→ **What the exercise asks**
From the records below, transcribe only the lines running from the one with "black light bulb: 1 -> 0" through the one with "purple light bulb: 3 -> 2". Keep both of those end lines.

→ **Raw data**
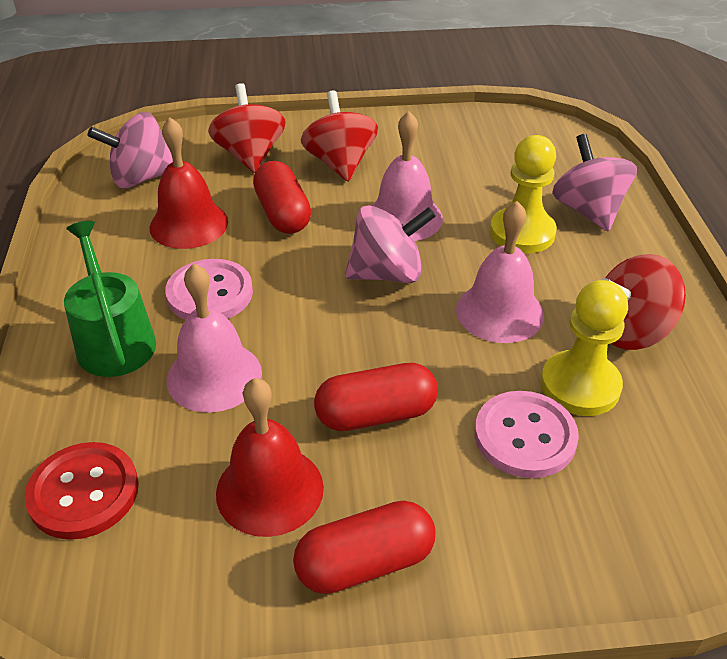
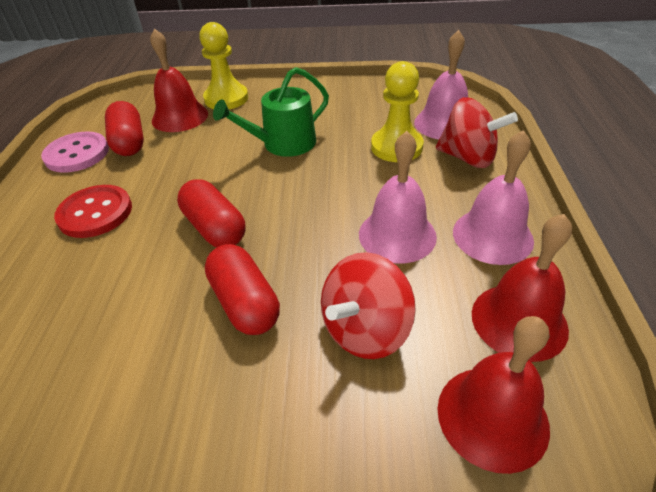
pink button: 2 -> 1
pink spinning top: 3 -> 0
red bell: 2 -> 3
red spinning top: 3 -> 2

...

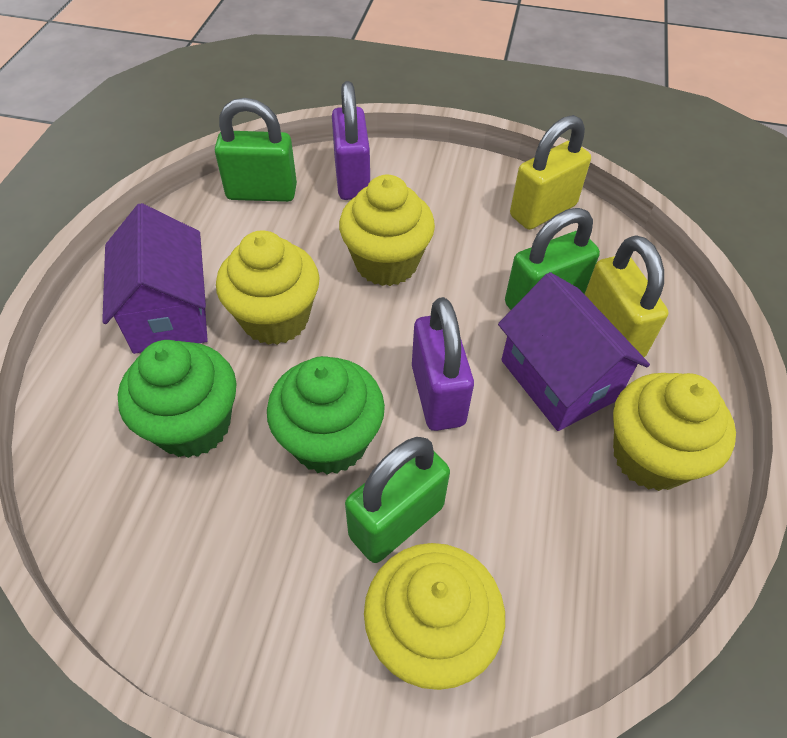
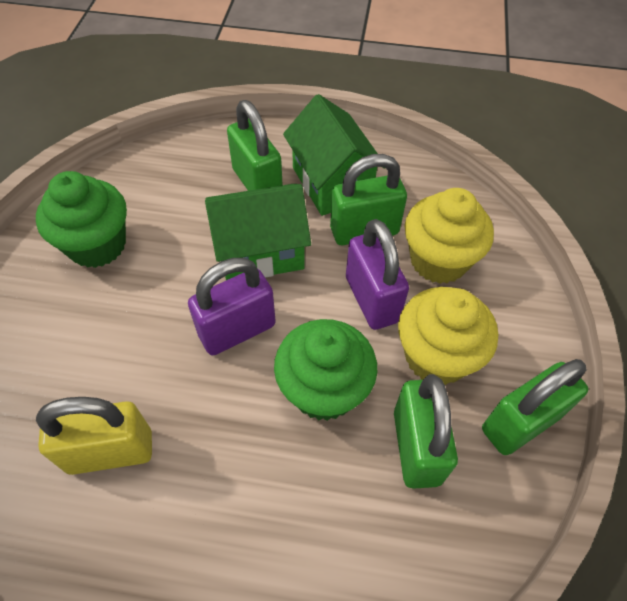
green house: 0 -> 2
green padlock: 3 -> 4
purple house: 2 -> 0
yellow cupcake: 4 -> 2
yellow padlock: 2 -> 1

==

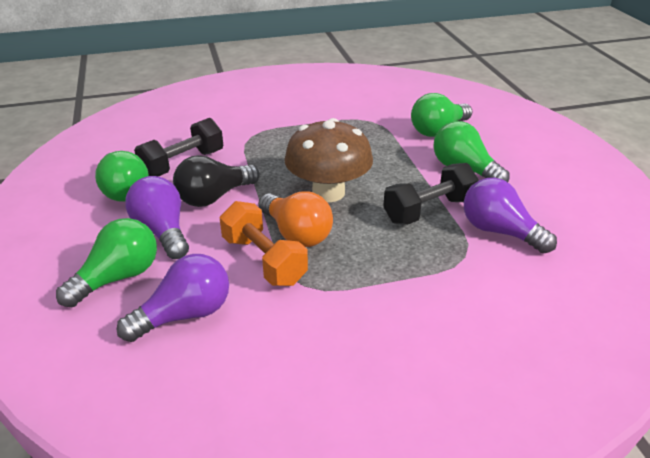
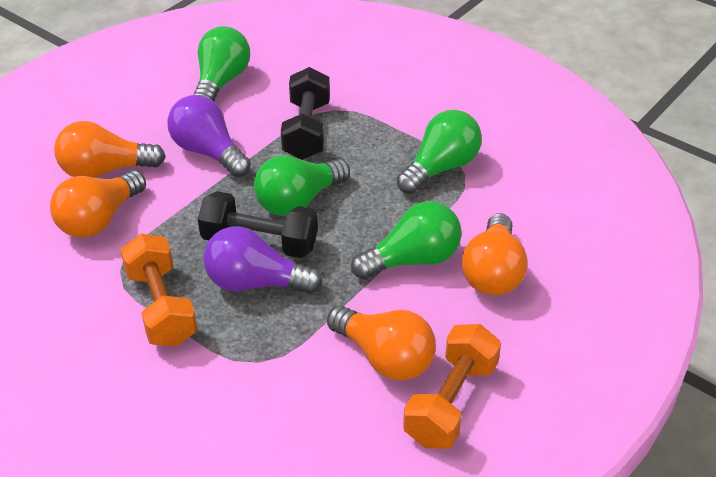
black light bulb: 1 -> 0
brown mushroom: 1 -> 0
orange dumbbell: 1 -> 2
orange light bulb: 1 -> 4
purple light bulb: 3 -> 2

→ **Task result**
black light bulb: 1 -> 0
brown mushroom: 1 -> 0
orange dumbbell: 1 -> 2
orange light bulb: 1 -> 4
purple light bulb: 3 -> 2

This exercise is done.